Goal of the exercise: In the listing below, find the line containing "Schemas: [586,282,629,316] ->" and the line containing "network5: [1091,35,1135,70] ->". Repeat exactly those two lines and every line between them.

Task input:

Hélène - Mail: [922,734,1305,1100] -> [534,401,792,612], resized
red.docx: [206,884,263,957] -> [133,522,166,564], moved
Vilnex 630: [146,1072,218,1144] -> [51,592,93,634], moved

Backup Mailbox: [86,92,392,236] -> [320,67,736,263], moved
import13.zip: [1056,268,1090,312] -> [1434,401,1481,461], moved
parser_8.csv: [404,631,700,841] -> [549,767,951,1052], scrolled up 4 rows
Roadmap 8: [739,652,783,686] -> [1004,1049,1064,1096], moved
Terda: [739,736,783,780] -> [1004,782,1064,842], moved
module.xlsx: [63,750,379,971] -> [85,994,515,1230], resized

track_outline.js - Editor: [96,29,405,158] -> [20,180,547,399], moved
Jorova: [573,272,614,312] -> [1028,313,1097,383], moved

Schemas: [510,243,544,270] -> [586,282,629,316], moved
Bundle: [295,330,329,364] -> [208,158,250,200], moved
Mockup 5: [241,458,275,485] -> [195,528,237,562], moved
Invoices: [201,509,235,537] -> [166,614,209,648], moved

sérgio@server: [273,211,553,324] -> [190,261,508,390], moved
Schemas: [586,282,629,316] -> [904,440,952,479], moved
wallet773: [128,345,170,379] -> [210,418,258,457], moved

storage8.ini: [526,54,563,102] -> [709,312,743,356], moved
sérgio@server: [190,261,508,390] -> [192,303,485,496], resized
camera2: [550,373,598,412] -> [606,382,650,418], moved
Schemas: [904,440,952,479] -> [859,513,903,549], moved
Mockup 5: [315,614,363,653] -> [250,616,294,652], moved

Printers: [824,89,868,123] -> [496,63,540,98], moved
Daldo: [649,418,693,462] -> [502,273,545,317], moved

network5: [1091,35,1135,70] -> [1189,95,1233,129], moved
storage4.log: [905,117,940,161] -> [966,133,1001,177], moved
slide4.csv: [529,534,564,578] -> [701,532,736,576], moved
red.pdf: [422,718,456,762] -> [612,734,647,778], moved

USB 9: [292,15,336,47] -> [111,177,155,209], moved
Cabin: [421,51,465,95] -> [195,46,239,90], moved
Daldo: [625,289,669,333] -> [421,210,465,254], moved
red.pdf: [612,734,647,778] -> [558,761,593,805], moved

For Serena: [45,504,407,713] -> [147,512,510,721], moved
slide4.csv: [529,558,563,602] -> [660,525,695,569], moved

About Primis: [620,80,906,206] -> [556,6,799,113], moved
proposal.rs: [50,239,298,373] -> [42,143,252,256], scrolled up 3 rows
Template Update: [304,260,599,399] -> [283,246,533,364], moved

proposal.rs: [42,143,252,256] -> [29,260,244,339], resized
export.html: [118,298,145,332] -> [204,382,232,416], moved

Response below:
Schemas: [586,282,629,316] -> [904,440,952,479], moved
wallet773: [128,345,170,379] -> [210,418,258,457], moved

storage8.ini: [526,54,563,102] -> [709,312,743,356], moved
sérgio@server: [190,261,508,390] -> [192,303,485,496], resized
camera2: [550,373,598,412] -> [606,382,650,418], moved
Schemas: [904,440,952,479] -> [859,513,903,549], moved
Mockup 5: [315,614,363,653] -> [250,616,294,652], moved

Printers: [824,89,868,123] -> [496,63,540,98], moved
Daldo: [649,418,693,462] -> [502,273,545,317], moved

network5: [1091,35,1135,70] -> [1189,95,1233,129], moved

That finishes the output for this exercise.